Directions
The required output is all lines below that contain the word "RESET".

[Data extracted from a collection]

• • • • •

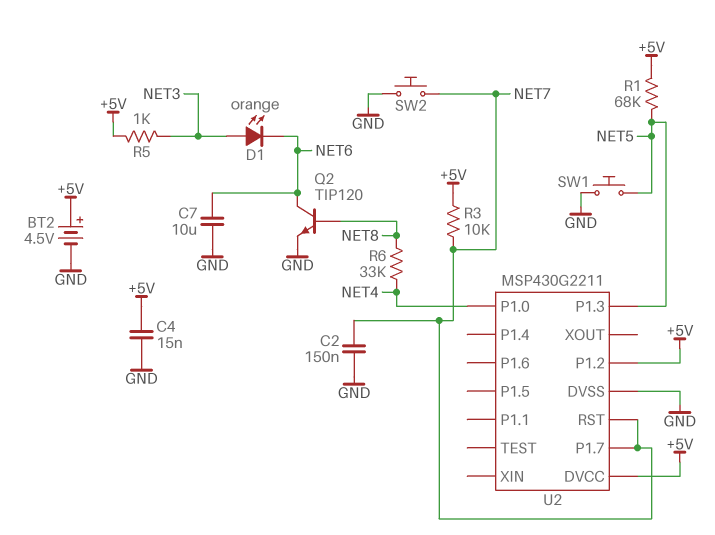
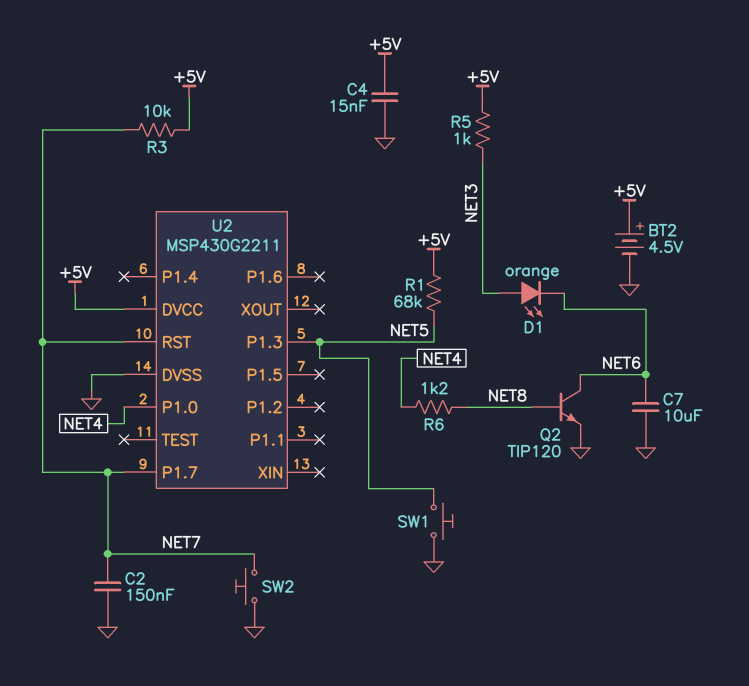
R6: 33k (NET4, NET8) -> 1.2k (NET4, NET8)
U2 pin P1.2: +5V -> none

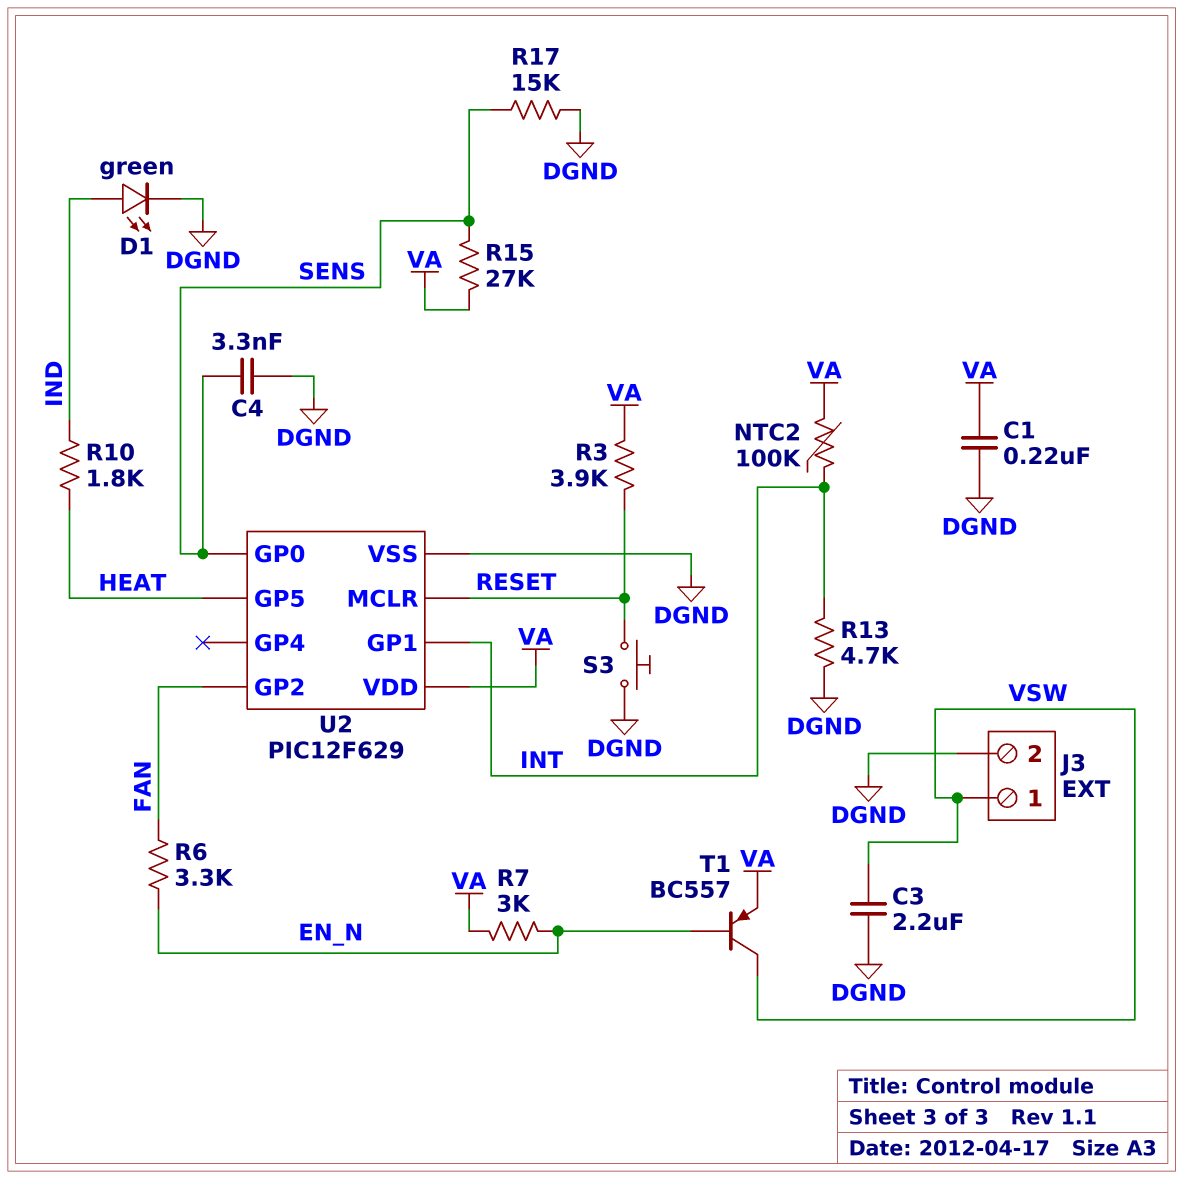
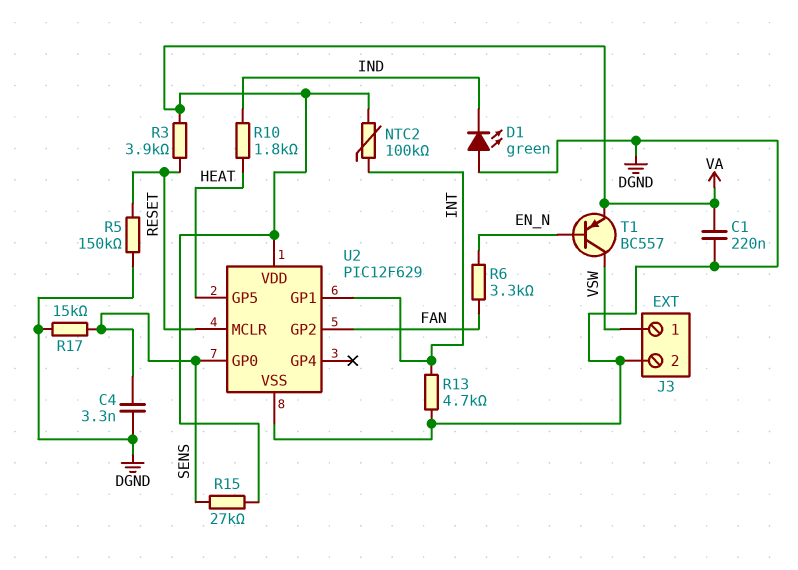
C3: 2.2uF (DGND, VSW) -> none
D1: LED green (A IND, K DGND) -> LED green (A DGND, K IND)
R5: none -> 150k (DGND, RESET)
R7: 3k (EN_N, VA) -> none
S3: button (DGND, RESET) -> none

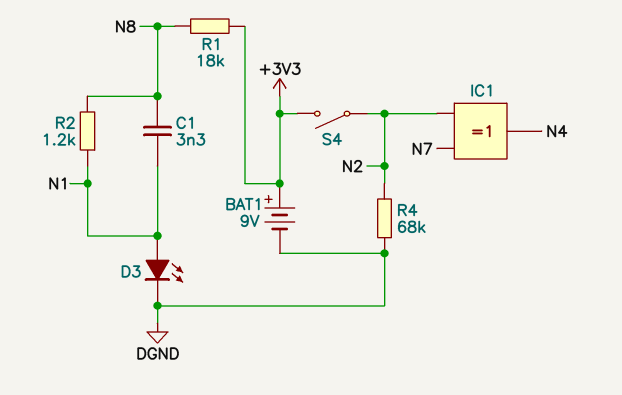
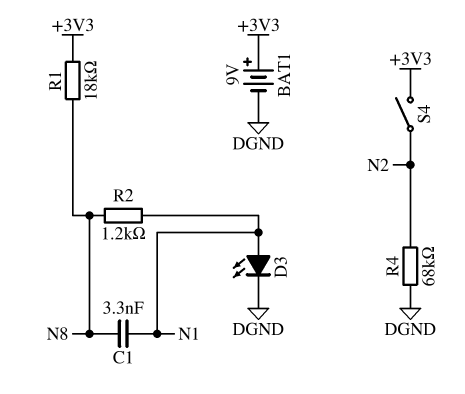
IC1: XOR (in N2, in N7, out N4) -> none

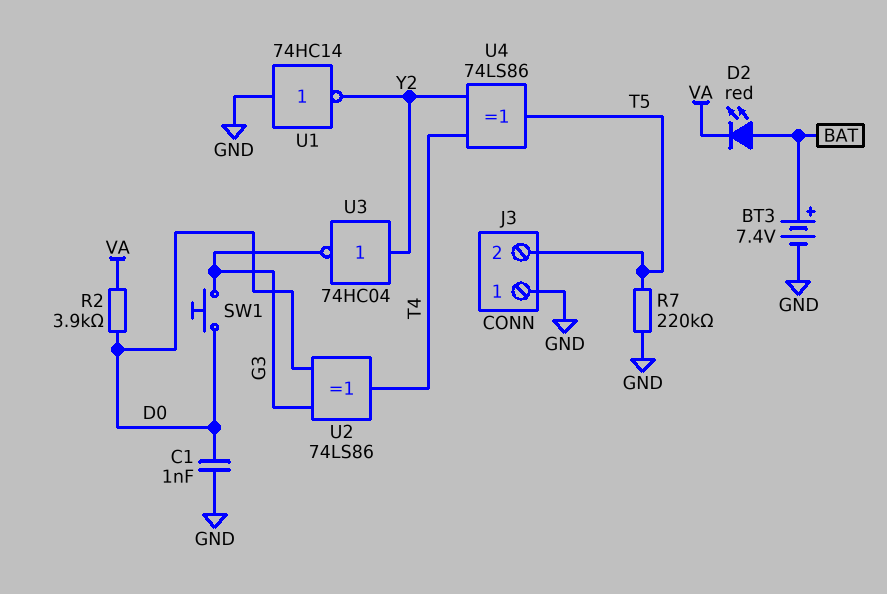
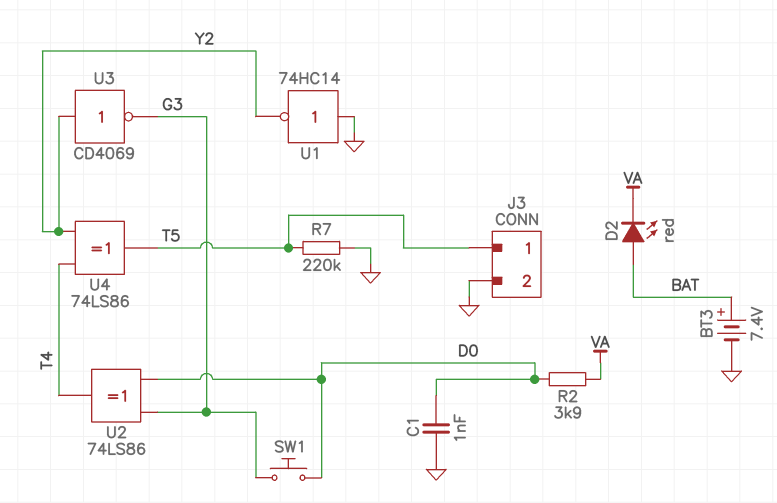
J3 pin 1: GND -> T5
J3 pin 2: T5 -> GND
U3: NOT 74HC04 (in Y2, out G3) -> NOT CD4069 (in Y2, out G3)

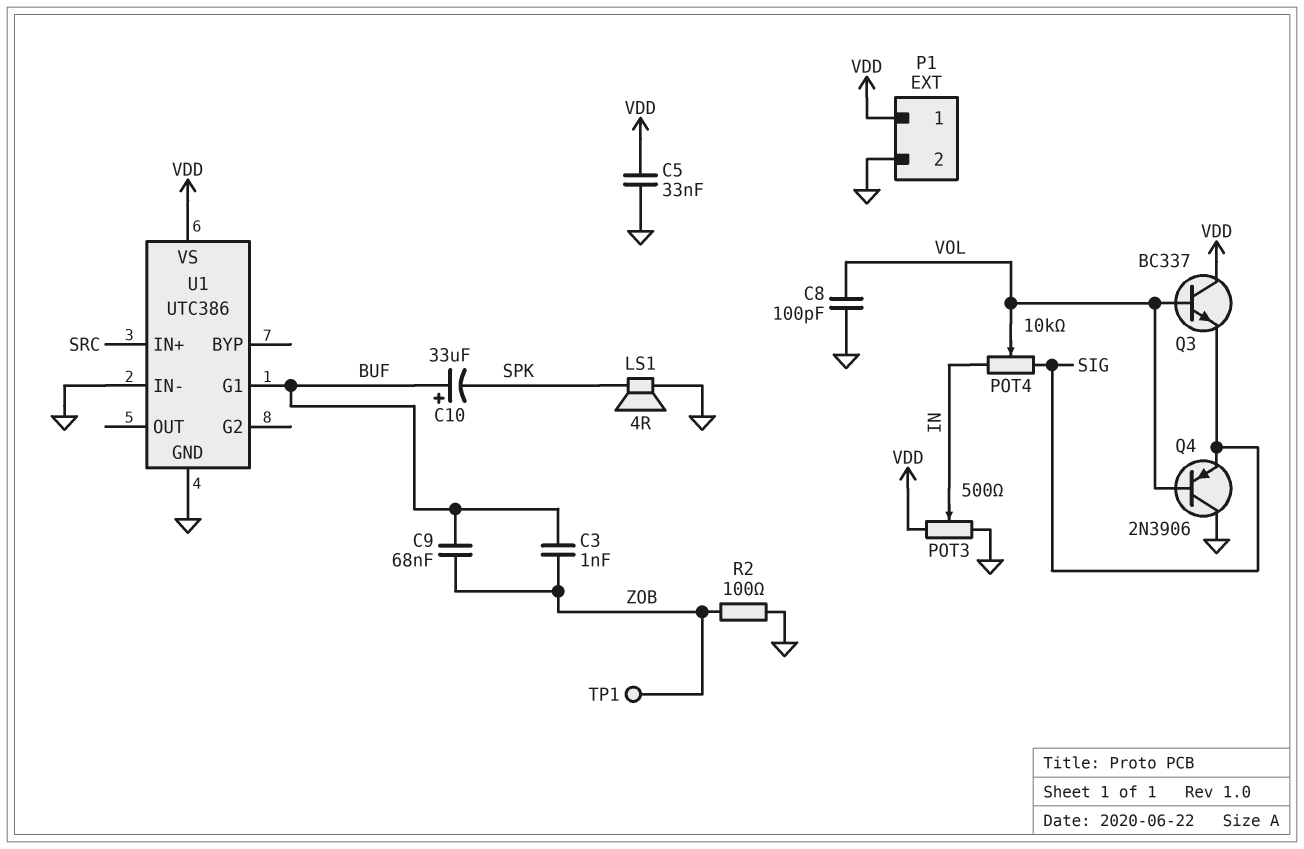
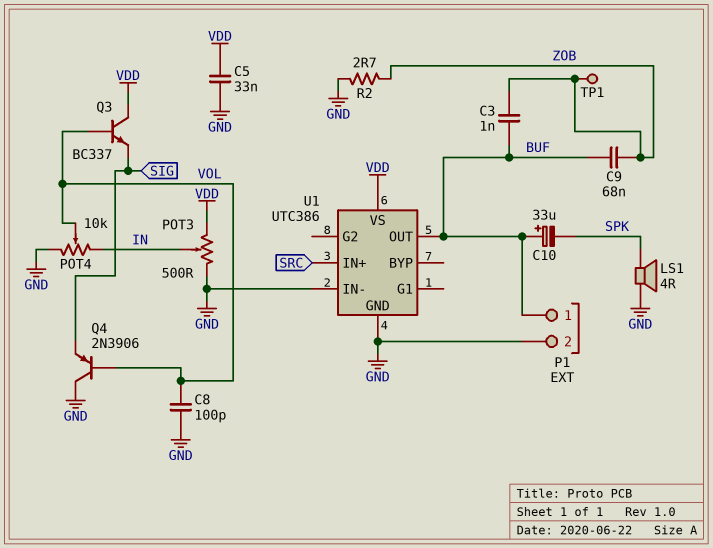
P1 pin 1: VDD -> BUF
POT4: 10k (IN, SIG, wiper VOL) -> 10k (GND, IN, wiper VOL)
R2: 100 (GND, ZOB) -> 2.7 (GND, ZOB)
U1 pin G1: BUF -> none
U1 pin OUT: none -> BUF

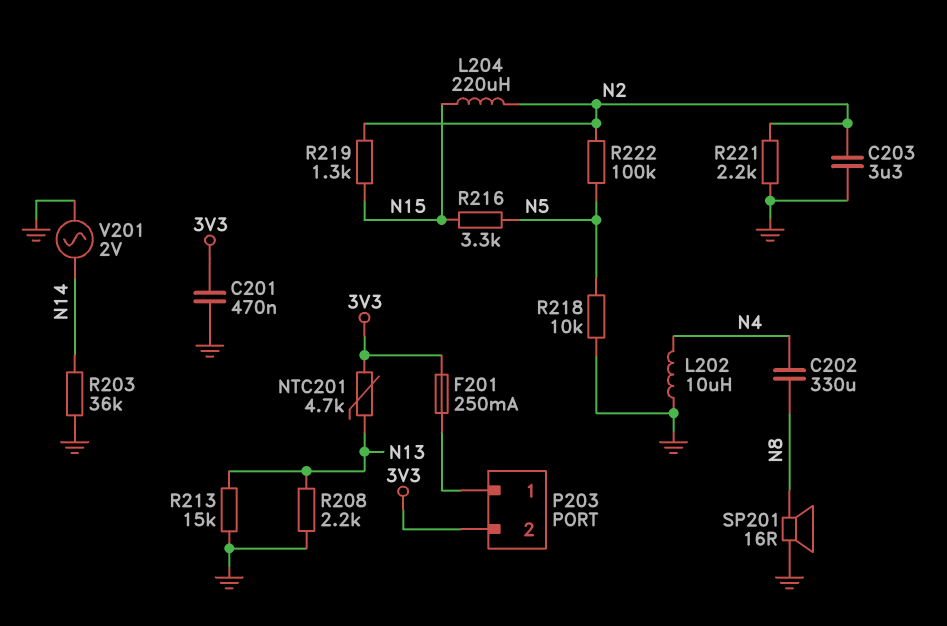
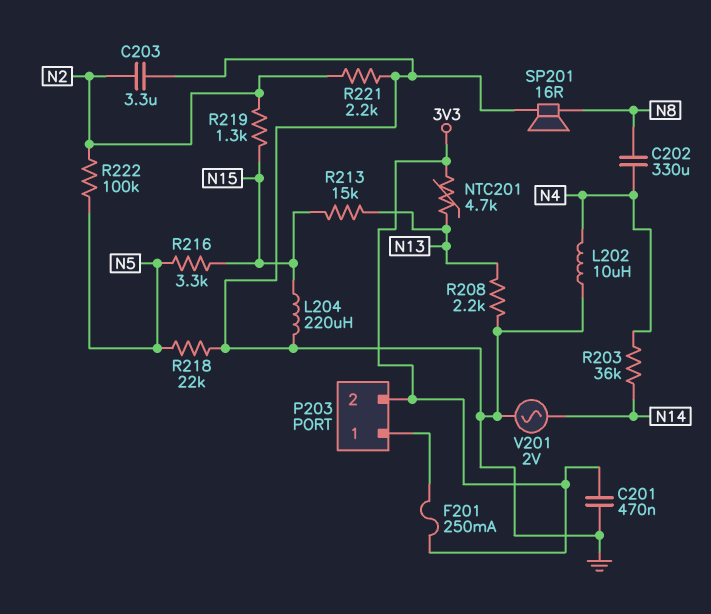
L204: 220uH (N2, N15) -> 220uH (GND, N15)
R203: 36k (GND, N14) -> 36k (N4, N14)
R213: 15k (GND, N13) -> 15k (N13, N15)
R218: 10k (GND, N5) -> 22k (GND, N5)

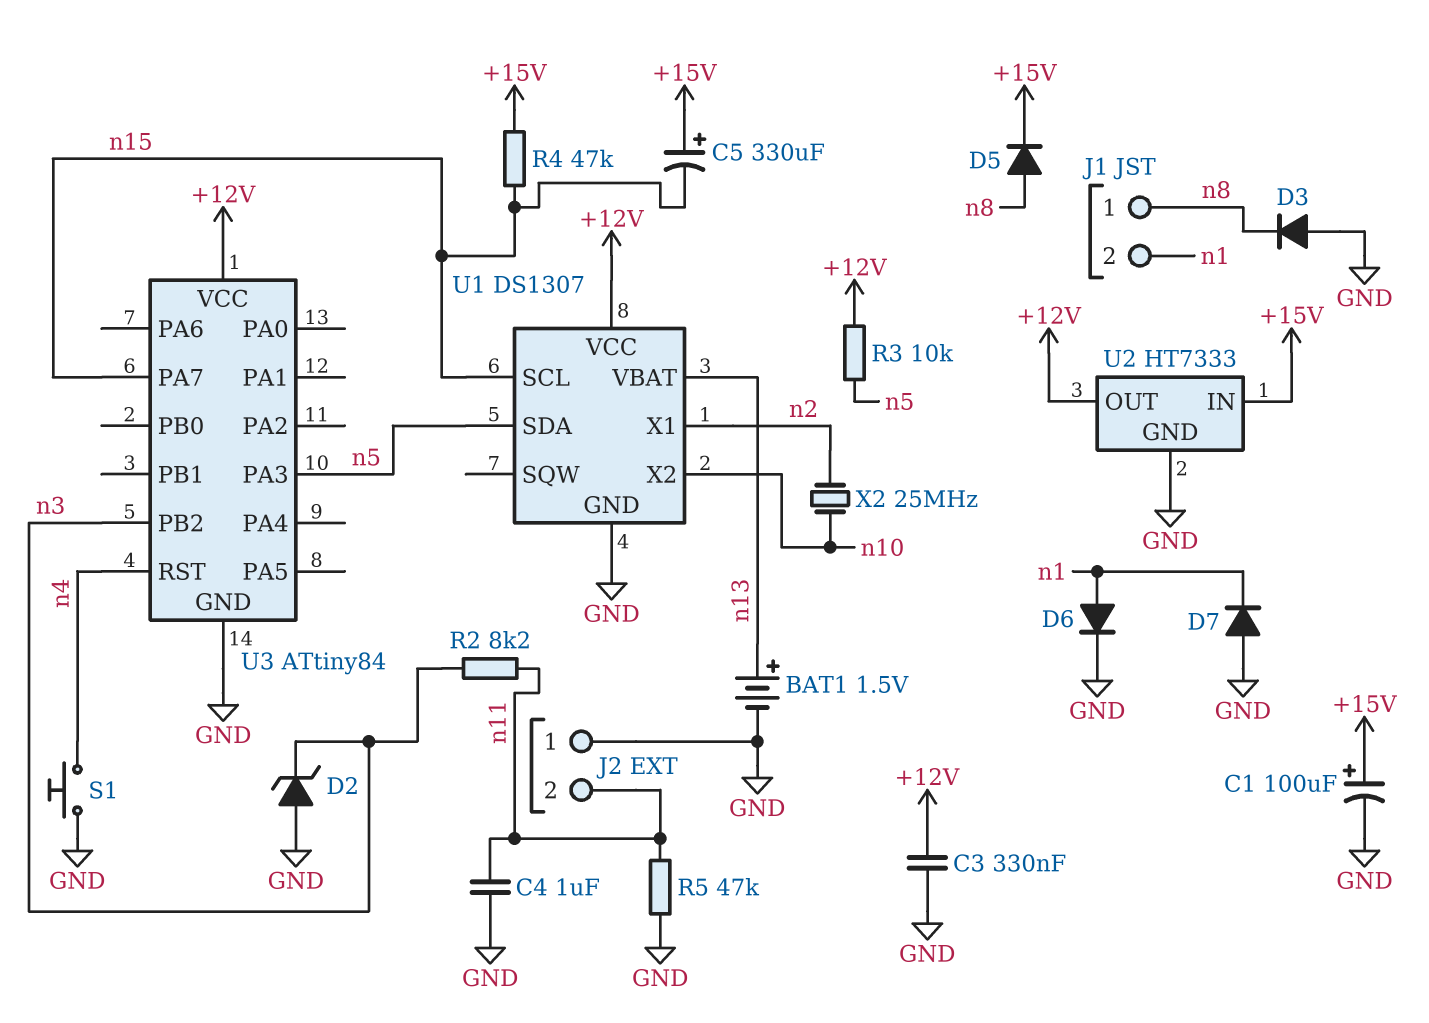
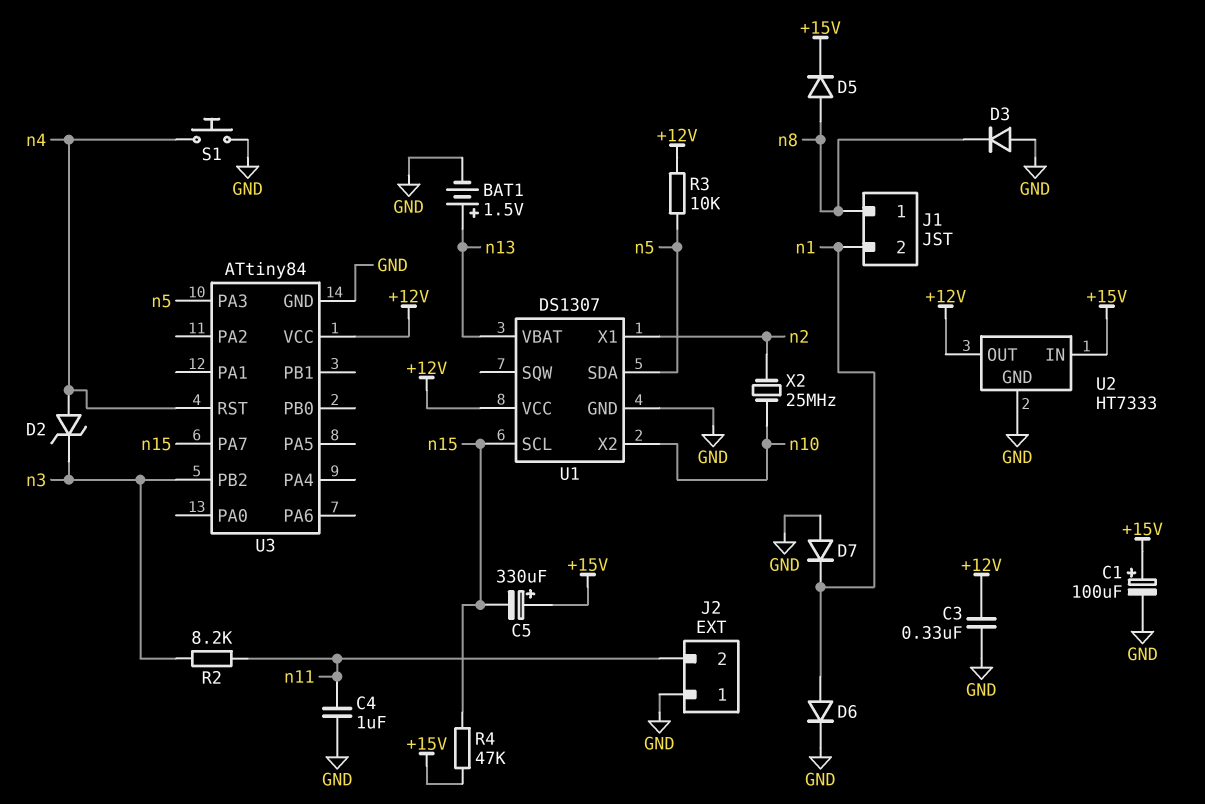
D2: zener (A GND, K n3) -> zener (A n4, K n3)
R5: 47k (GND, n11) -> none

• • • • •

Solved problem
R5: none -> 150k (DGND, RESET)
S3: button (DGND, RESET) -> none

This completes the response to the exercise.